=== What you are asked to do ===
For this exercise, copy each line of the records that contains the word "camera".

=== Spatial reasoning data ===

──────────────────────────────

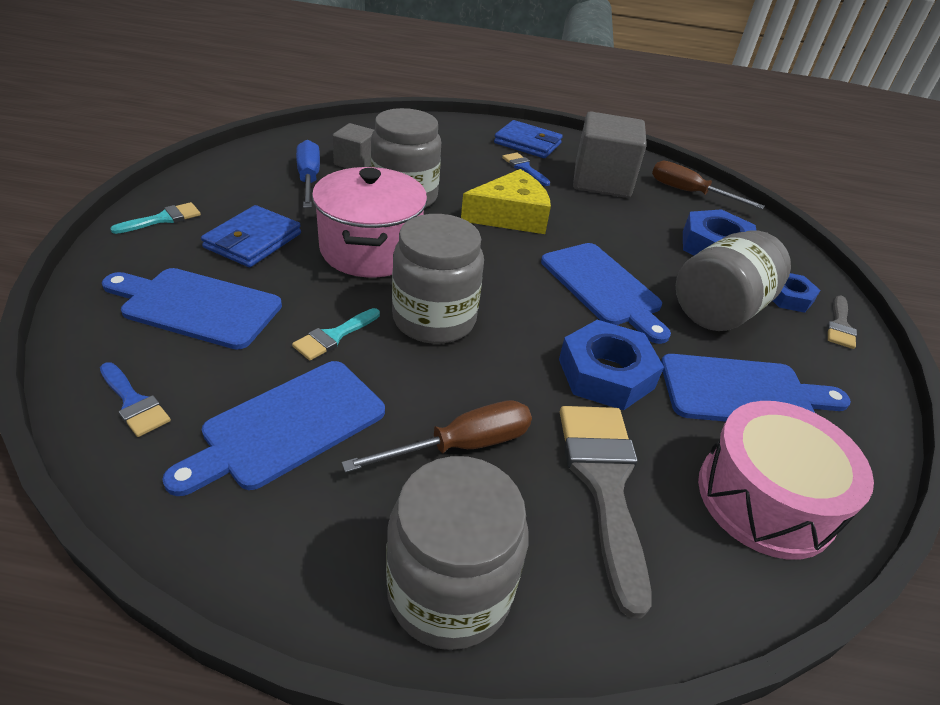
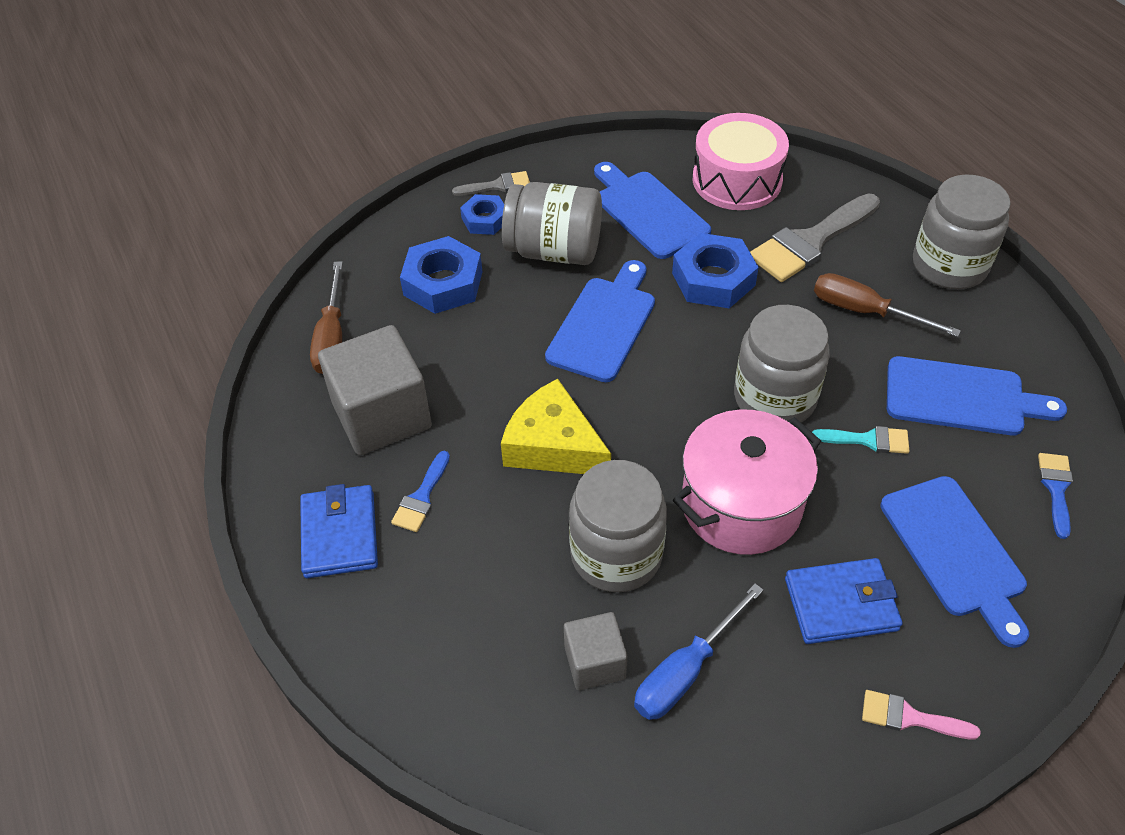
camera: 120 degrees left, 10 degrees up
(163, 219) = (910, 717): turquoise brush -> pink brush

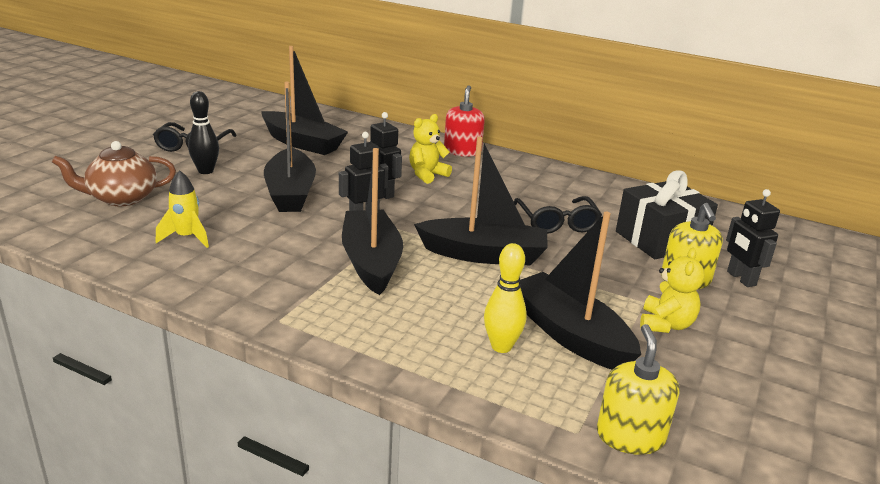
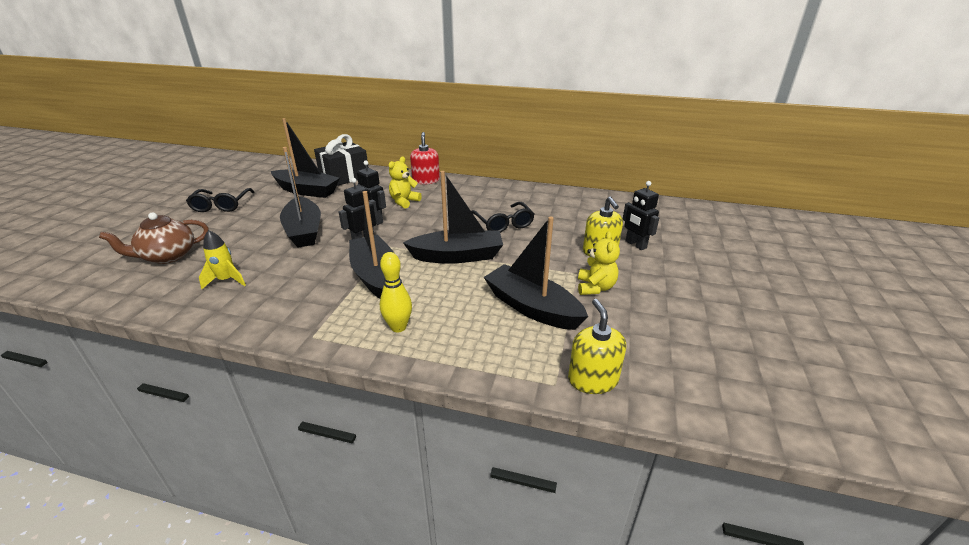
camera: 10 degrees left, 5 degrees up
(206, 171) = (234, 223): black bowling pin -> none
(501, 346) = (485, 326): yellow bowling pin -> yellow bowling pin (398, 327)
(660, 239) = (576, 225): black gift -> black gift (344, 176)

──────────────────────────────

=== Solution for this exercise ===
camera: 120 degrees left, 10 degrees up
camera: 10 degrees left, 5 degrees up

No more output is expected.